* [EXERCISE DIRECTIONS] If a picture appears in the records, leave it out and transcribe the rest exactly.

* [LISTED RECORDS]

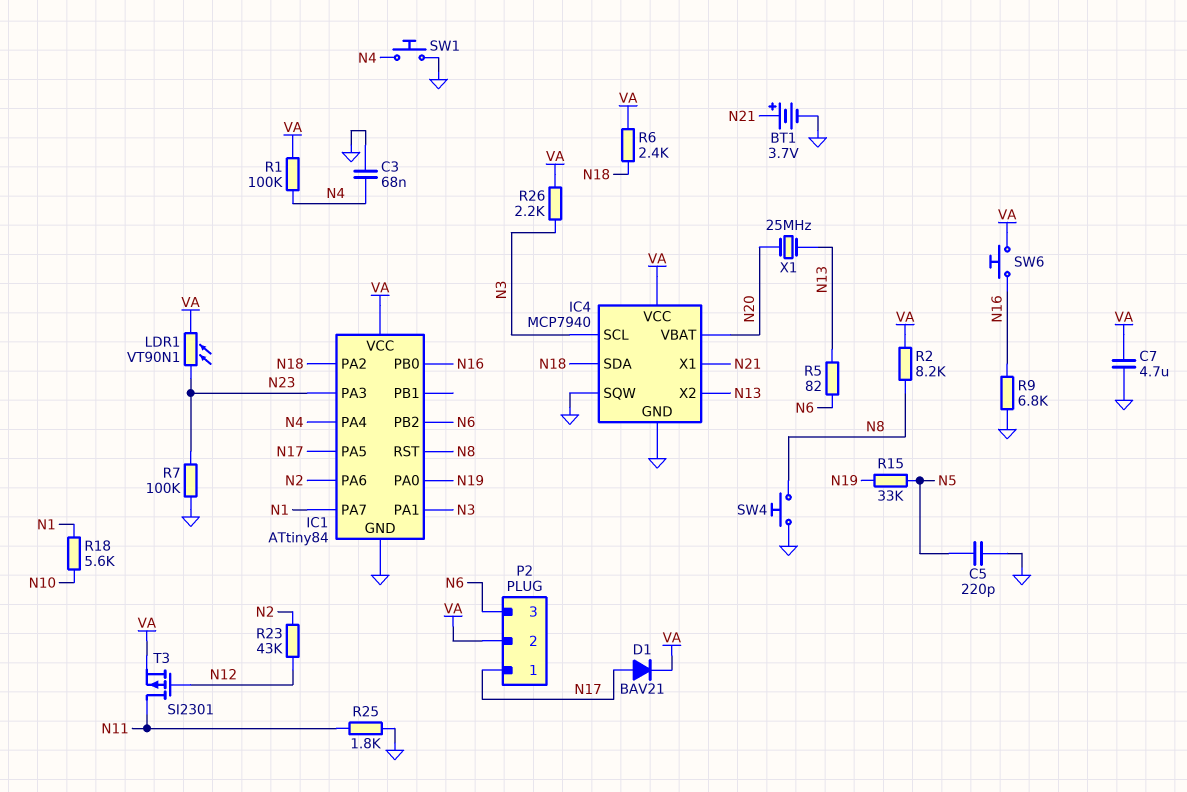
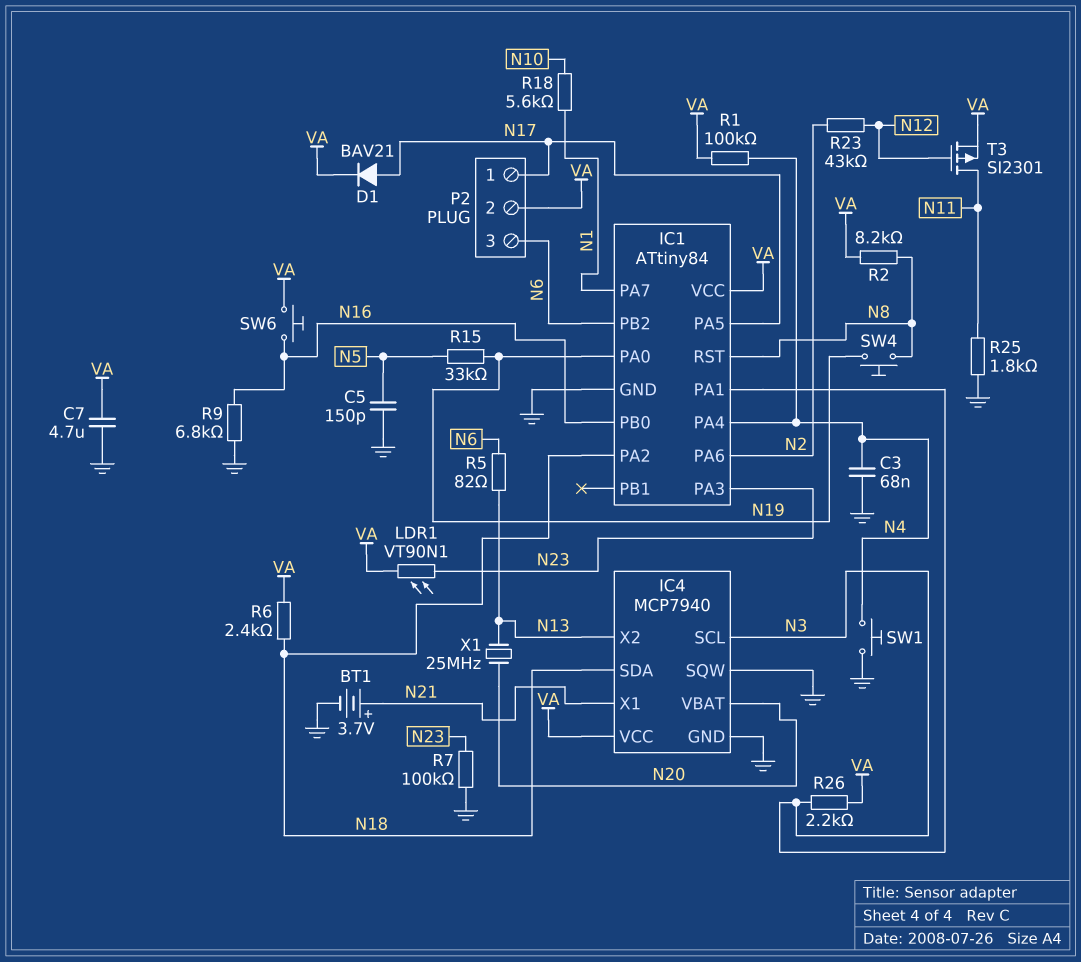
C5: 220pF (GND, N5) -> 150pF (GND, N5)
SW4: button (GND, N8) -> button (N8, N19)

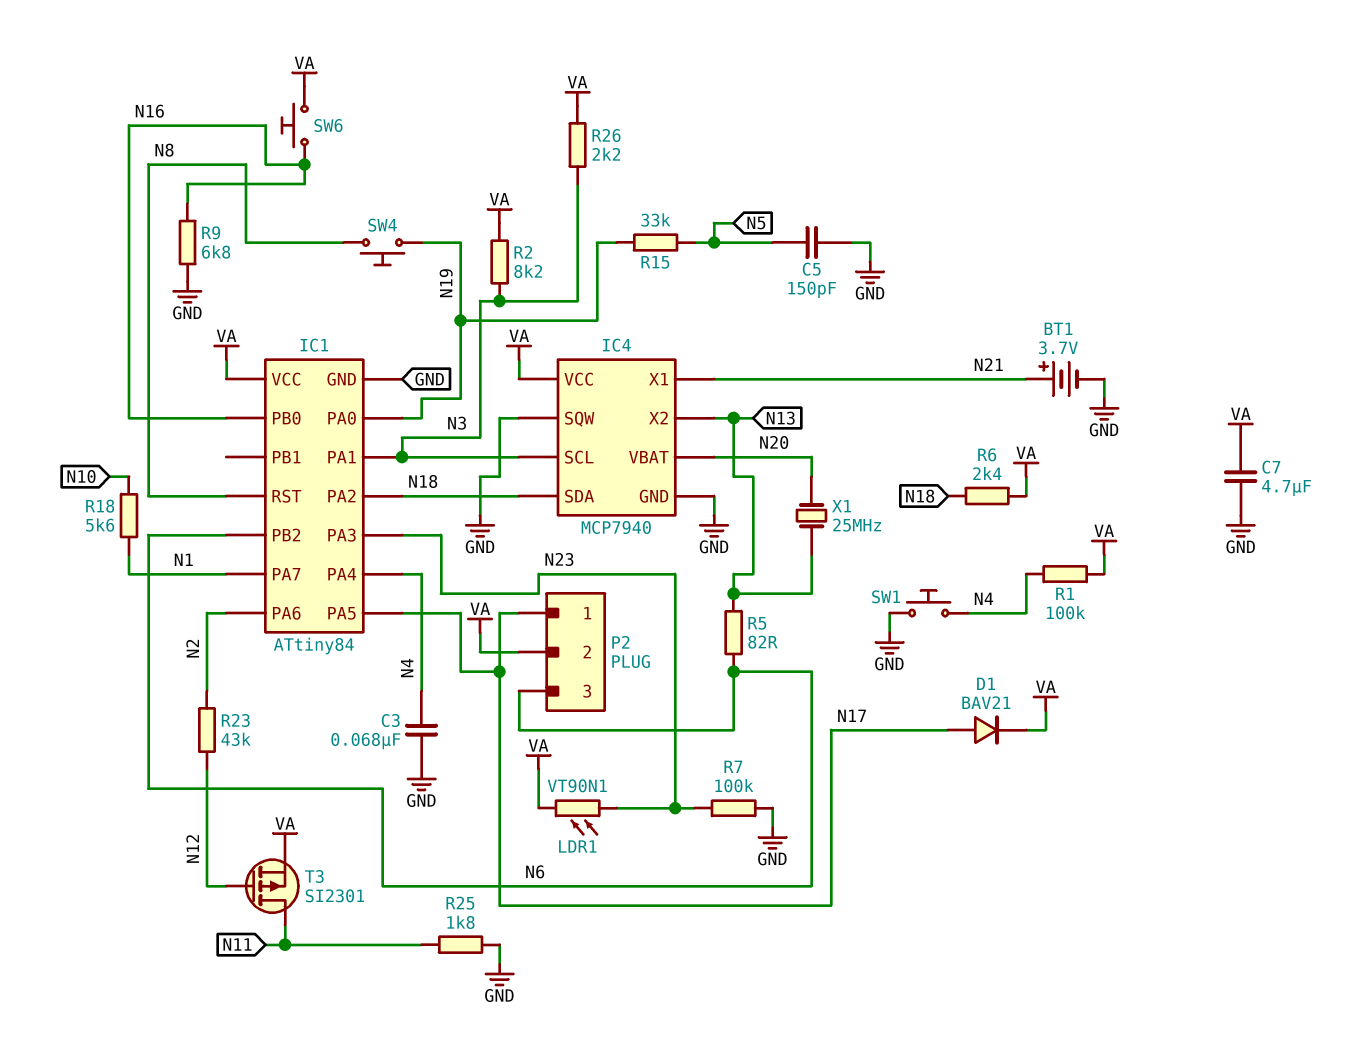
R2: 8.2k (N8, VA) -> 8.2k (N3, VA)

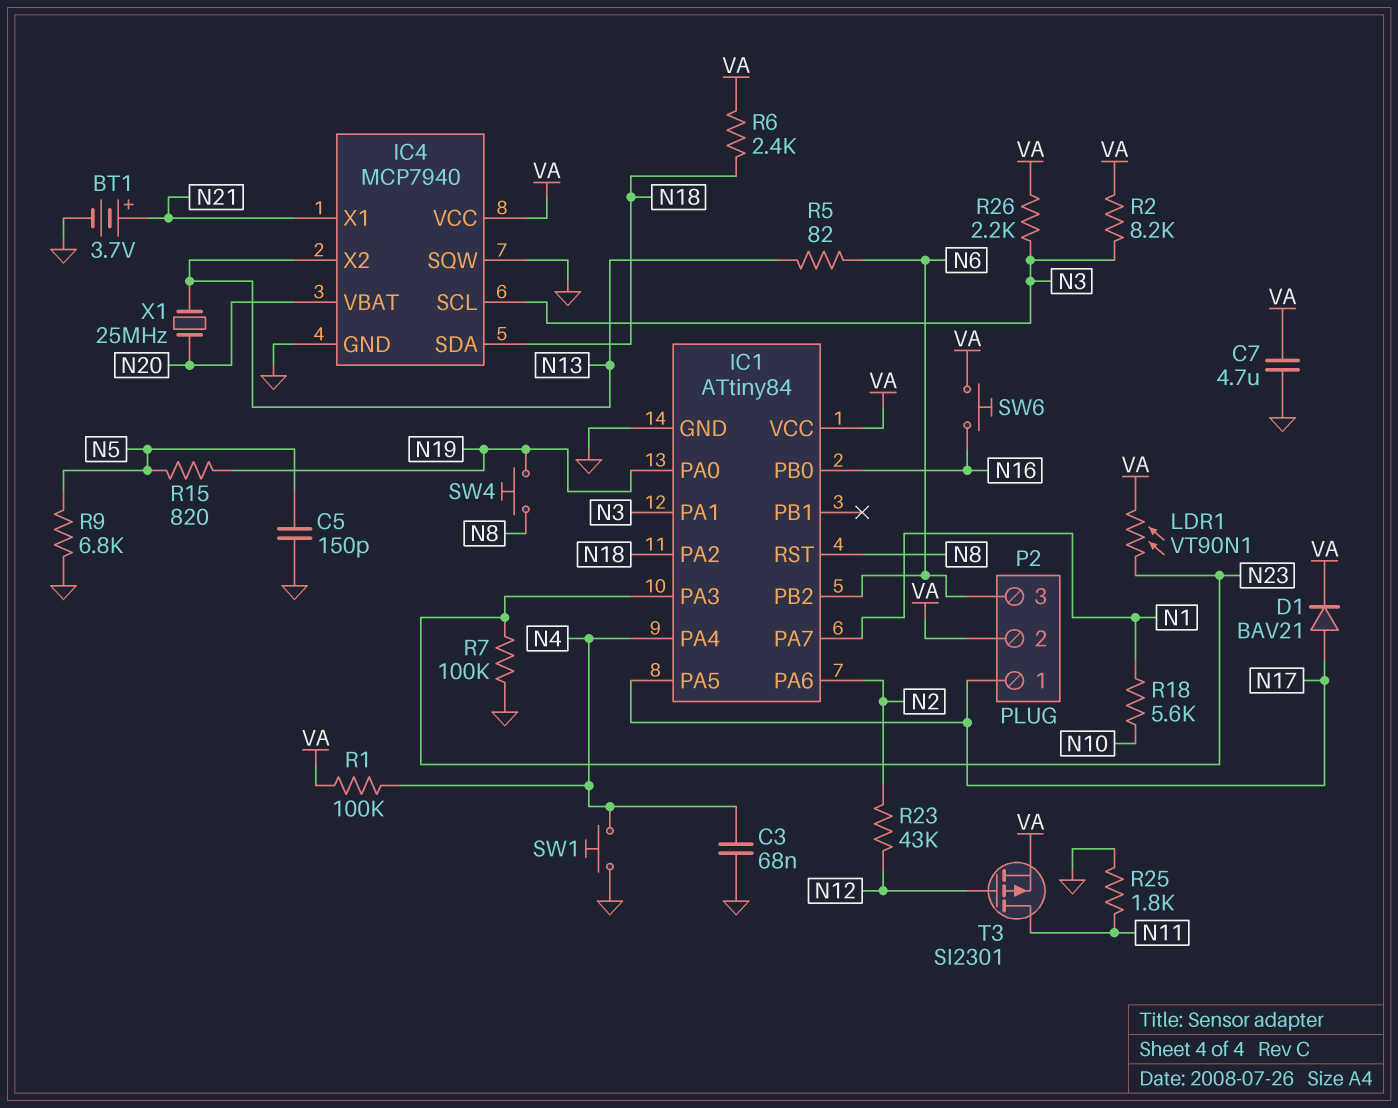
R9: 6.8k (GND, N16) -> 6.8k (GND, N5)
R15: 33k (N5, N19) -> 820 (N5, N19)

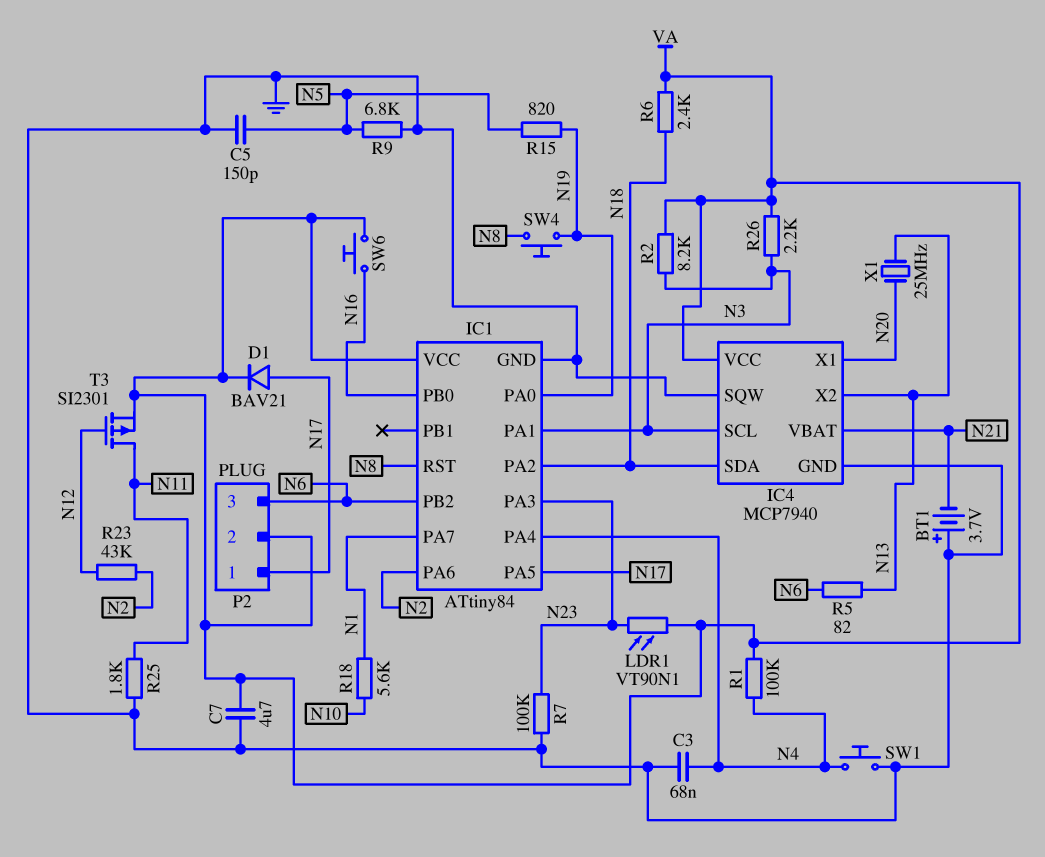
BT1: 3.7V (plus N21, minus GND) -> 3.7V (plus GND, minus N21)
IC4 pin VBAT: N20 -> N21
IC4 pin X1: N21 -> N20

* [WRITTEN RESPONSE]
C5: 220pF (GND, N5) -> 150pF (GND, N5)
SW4: button (GND, N8) -> button (N8, N19)

R2: 8.2k (N8, VA) -> 8.2k (N3, VA)

R9: 6.8k (GND, N16) -> 6.8k (GND, N5)
R15: 33k (N5, N19) -> 820 (N5, N19)

BT1: 3.7V (plus N21, minus GND) -> 3.7V (plus GND, minus N21)
IC4 pin VBAT: N20 -> N21
IC4 pin X1: N21 -> N20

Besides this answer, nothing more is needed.